Without altering anything, repeat each of the records.
(Beginning of WORKING DATA)
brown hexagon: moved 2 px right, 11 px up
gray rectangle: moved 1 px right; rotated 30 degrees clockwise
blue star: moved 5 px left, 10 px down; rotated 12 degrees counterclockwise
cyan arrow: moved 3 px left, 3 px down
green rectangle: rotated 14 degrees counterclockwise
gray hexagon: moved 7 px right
(End of WORKING DATA)
» ANSWER TO THIS PROBLEM
brown hexagon: moved 2 px right, 11 px up
gray rectangle: moved 1 px right; rotated 30 degrees clockwise
blue star: moved 5 px left, 10 px down; rotated 12 degrees counterclockwise
cyan arrow: moved 3 px left, 3 px down
green rectangle: rotated 14 degrees counterclockwise
gray hexagon: moved 7 px right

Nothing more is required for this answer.